◆ **Aim of the task**: Please repeat each line below exactly, with no images in the copy.

====== Input data ======

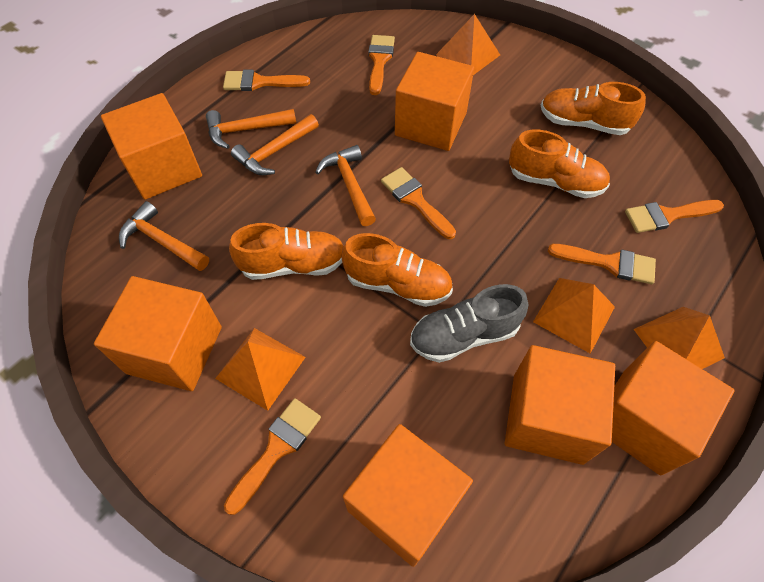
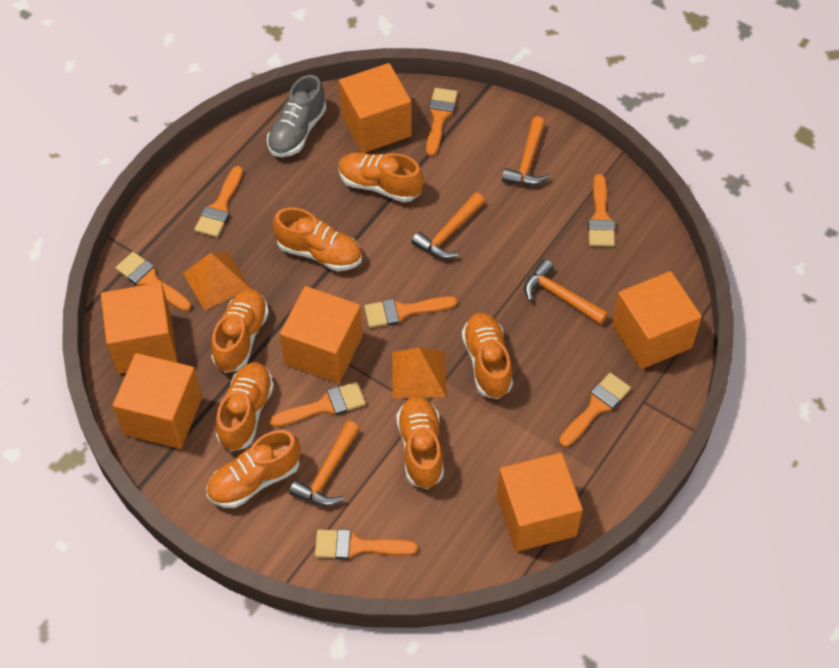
orange brush: 6 -> 8
orange pyramid: 4 -> 2
orange shoe: 4 -> 7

======

◆ **Output for this task**:
orange brush: 6 -> 8
orange pyramid: 4 -> 2
orange shoe: 4 -> 7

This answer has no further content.